* **REQUIRED WORK**
Copy exactly the line containing "(151, 373) = (141, 231): red box -> none" and each line after it to the end of the listing, and output nothing else.

* * * * *

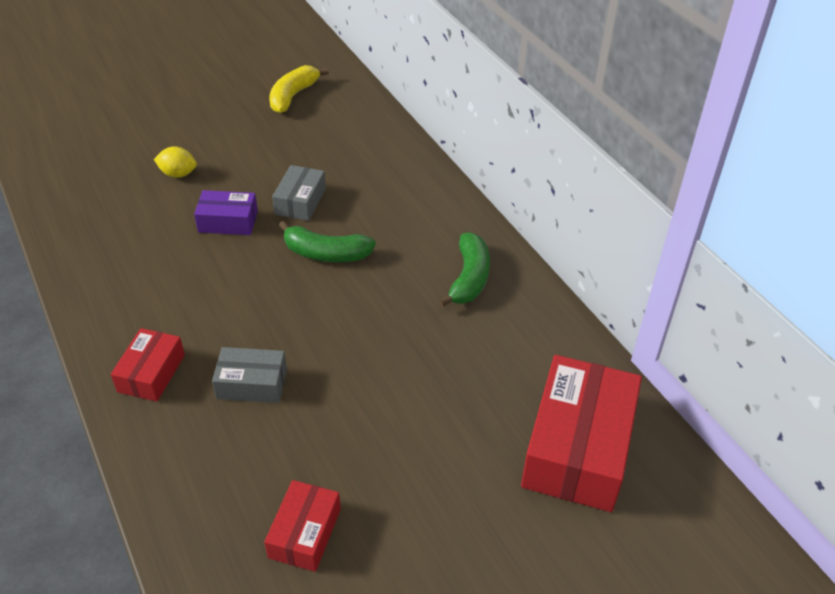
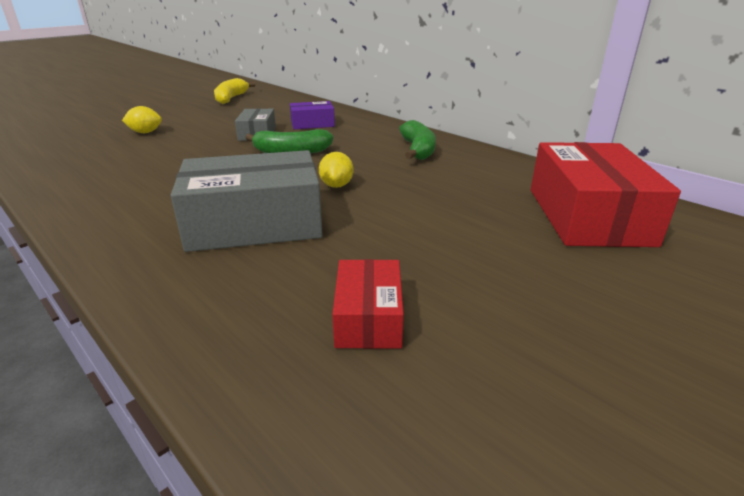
camera: 15 degrees left, 15 degrees down
(151, 373) = (141, 231): red box -> none
(228, 221) = (197, 147): purple box -> purple box (312, 124)
(252, 384) = (255, 223): grey box -> grey box, size x1.91
(350, 334) = (336, 185): none -> yellow lemon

* * * * *

* **REPLY TO THE EXERCISE**
(151, 373) = (141, 231): red box -> none
(228, 221) = (197, 147): purple box -> purple box (312, 124)
(252, 384) = (255, 223): grey box -> grey box, size x1.91
(350, 334) = (336, 185): none -> yellow lemon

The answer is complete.